Exercise = Scan the material below for "cupcake", then return each line that contains it.

Task input =

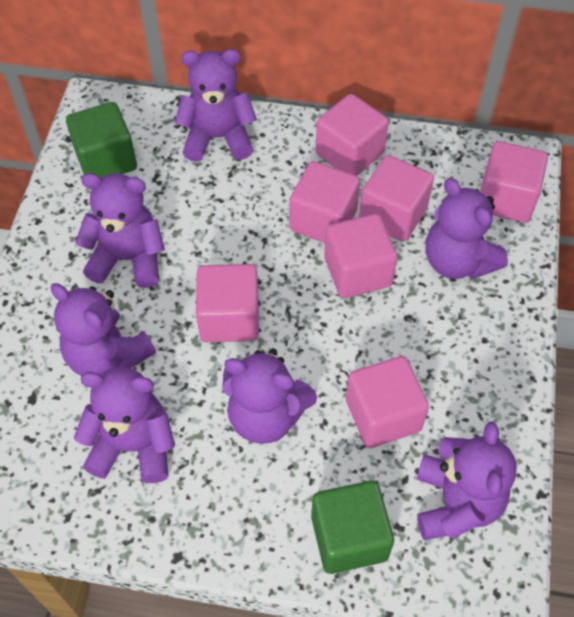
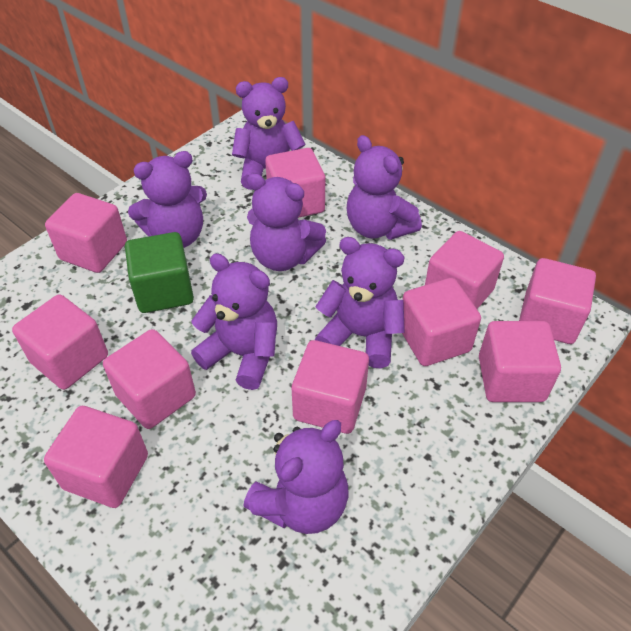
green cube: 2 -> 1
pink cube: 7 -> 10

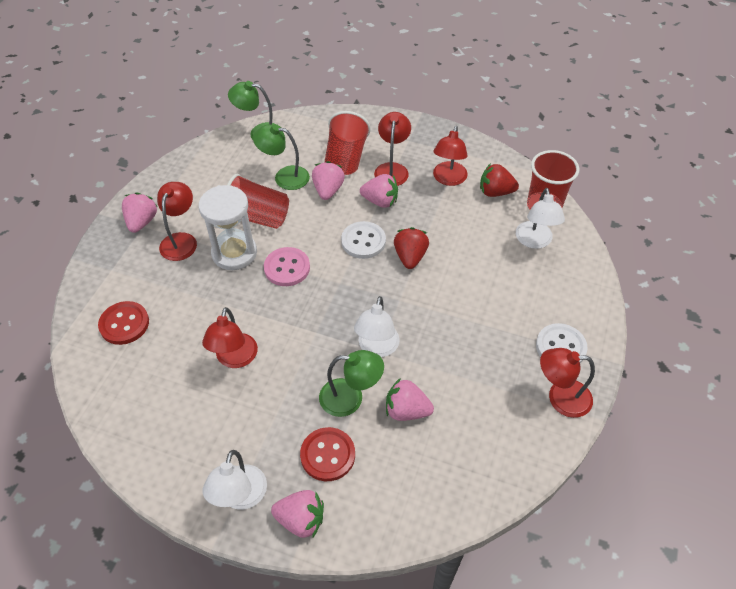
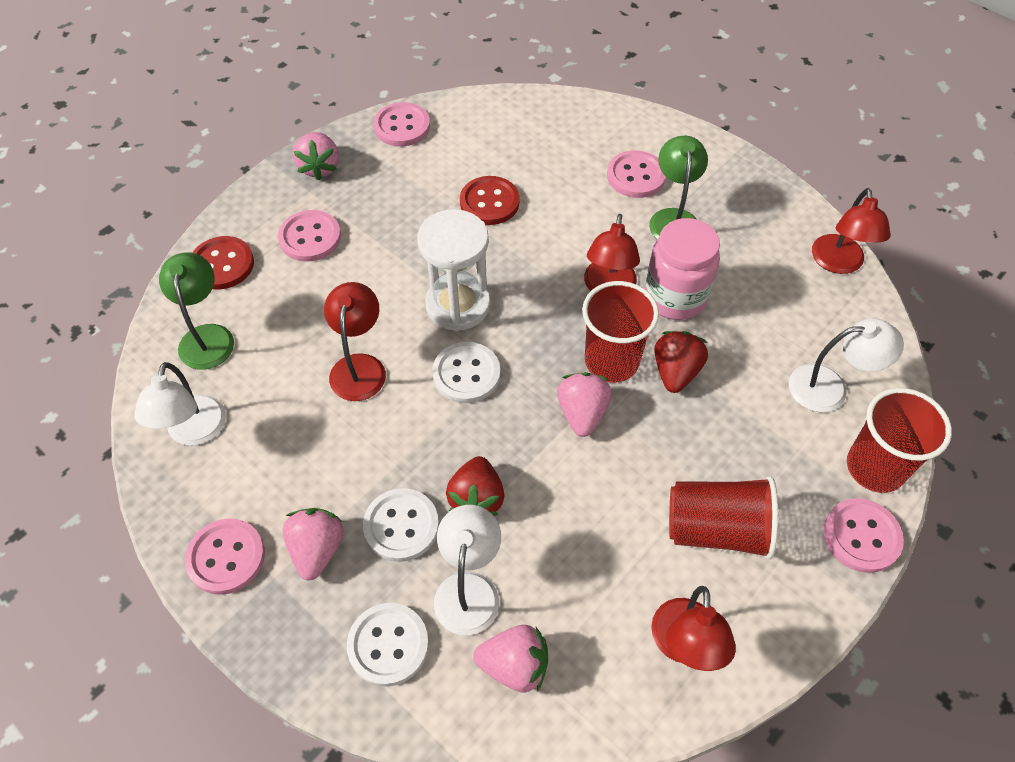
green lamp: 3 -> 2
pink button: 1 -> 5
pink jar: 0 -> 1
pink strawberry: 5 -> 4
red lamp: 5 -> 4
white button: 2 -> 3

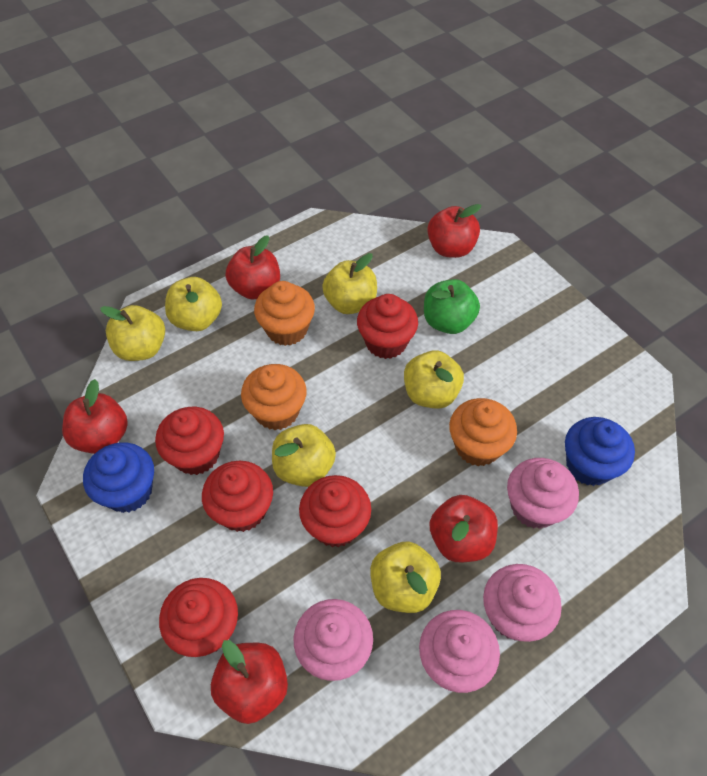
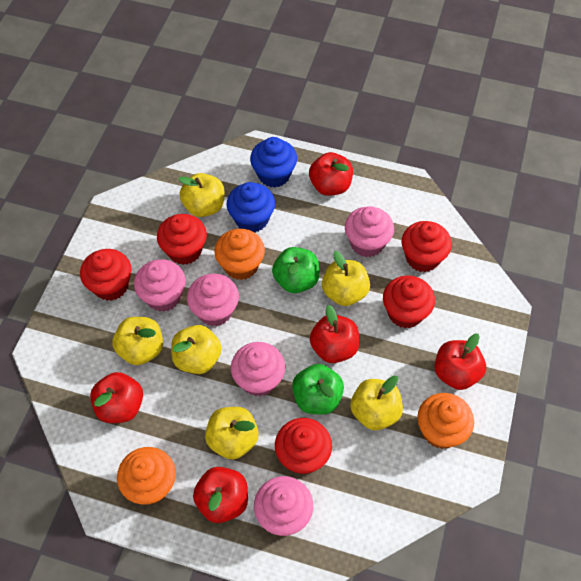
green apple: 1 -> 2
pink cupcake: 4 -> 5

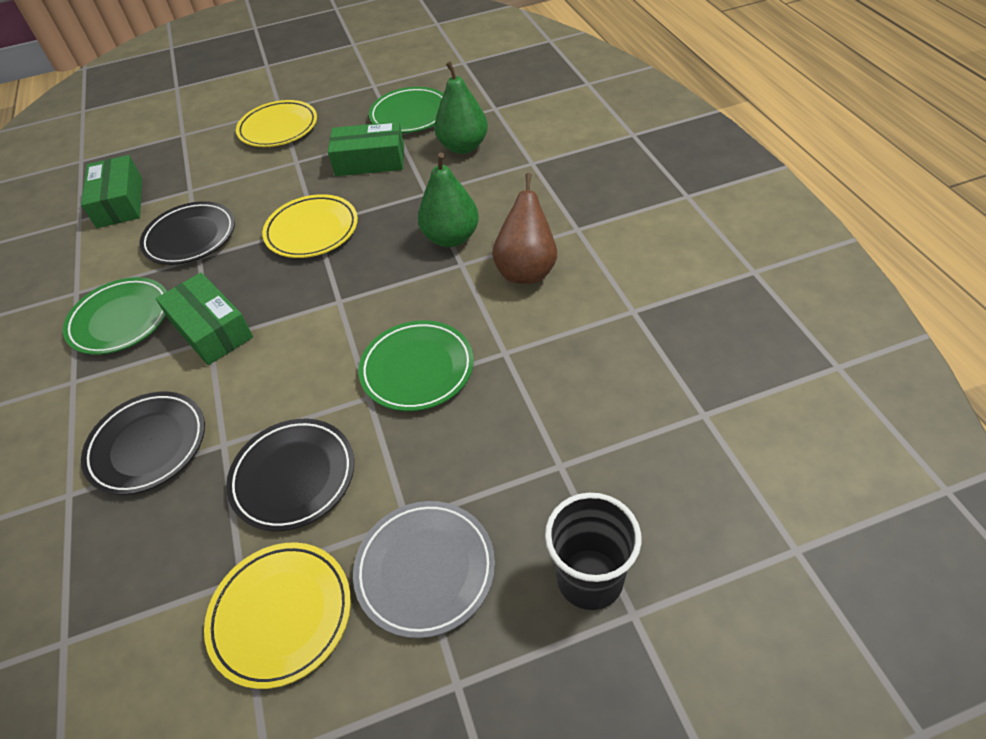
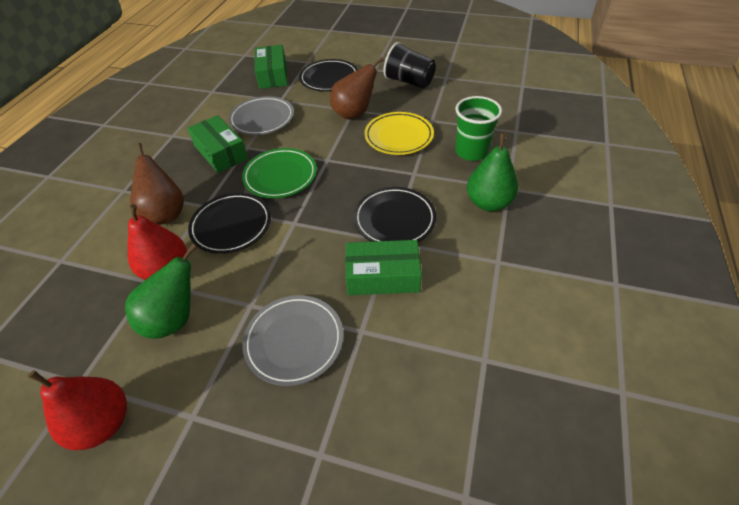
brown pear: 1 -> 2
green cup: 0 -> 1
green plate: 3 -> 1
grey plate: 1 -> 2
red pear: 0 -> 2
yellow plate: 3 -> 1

...

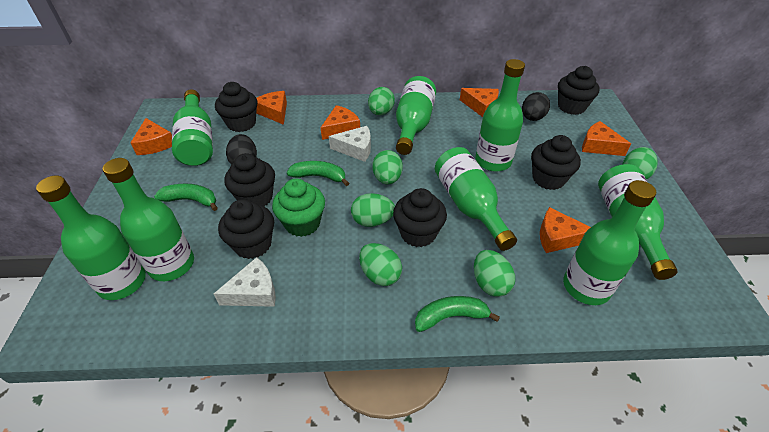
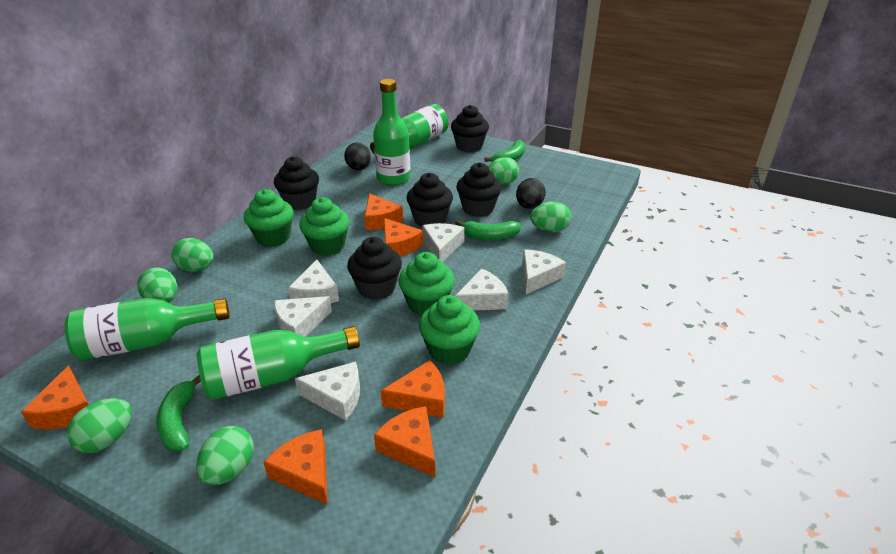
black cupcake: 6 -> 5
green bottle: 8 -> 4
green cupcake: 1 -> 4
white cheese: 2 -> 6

Completed exercise =
pink cupcake: 4 -> 5
black cupcake: 6 -> 5
green cupcake: 1 -> 4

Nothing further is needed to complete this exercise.